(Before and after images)
● ● ● ●

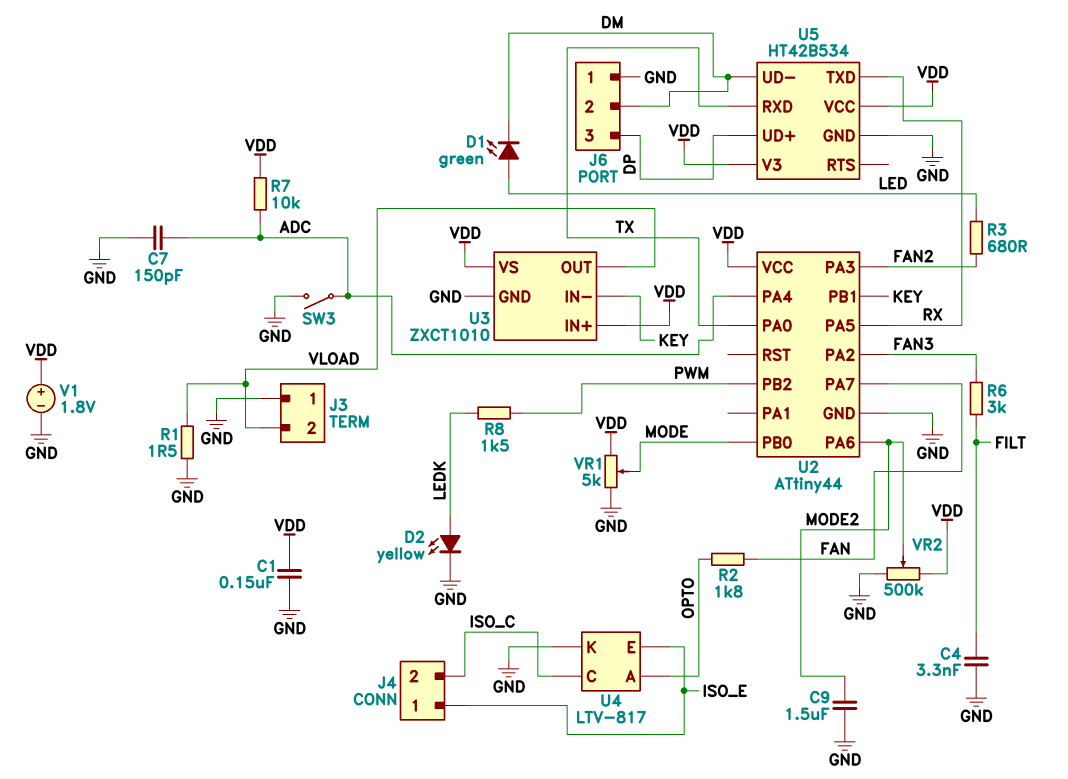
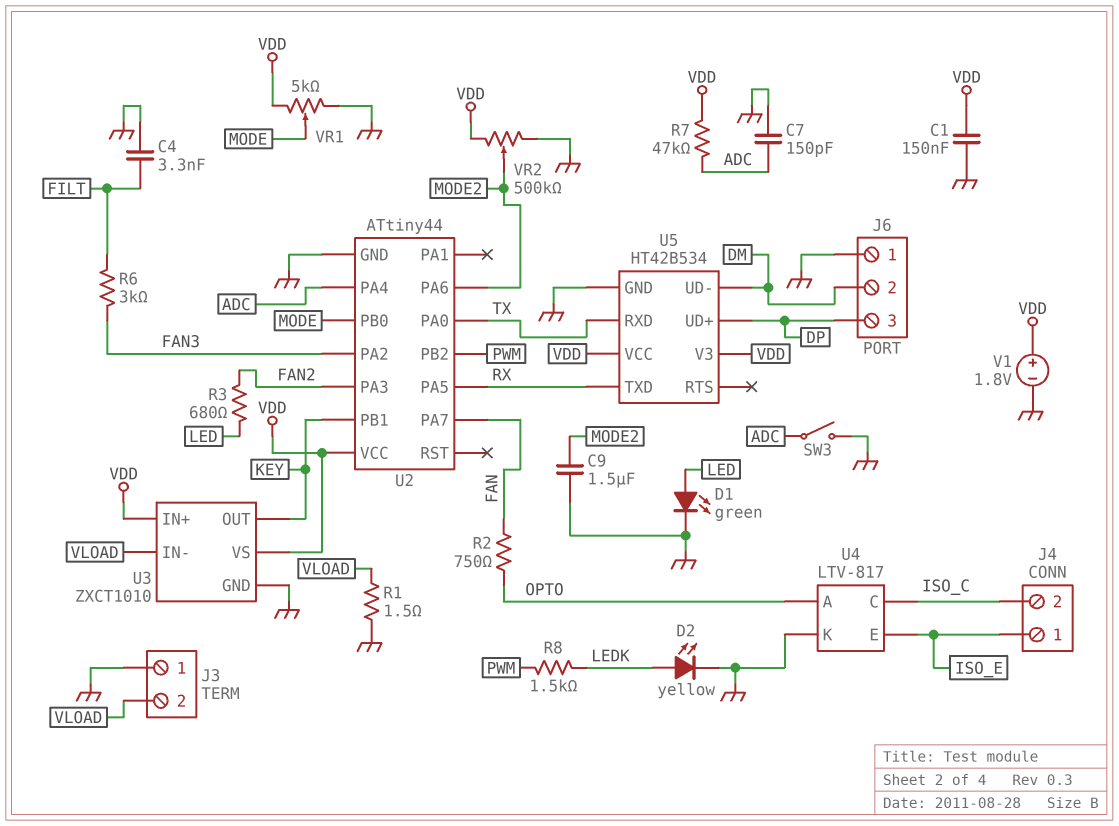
D1: LED green (A LED, K DM) -> LED green (A LED, K GND)
R2: 1.8k (FAN, OPTO) -> 750 (FAN, OPTO)
R7: 10k (ADC, VDD) -> 47k (ADC, VDD)
U3 pin IN-: KEY -> VLOAD
U3 pin OUT: VLOAD -> KEY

● ● ● ●

TASK DETAILS>
Output, exactly and with no other text, the line that contains "R2: 1.8k (FAN, OPTO) -> 750 (FAN, OPTO)" and all lines from there to the end of the records.

ANSWER TO THE PROBLEM>
R2: 1.8k (FAN, OPTO) -> 750 (FAN, OPTO)
R7: 10k (ADC, VDD) -> 47k (ADC, VDD)
U3 pin IN-: KEY -> VLOAD
U3 pin OUT: VLOAD -> KEY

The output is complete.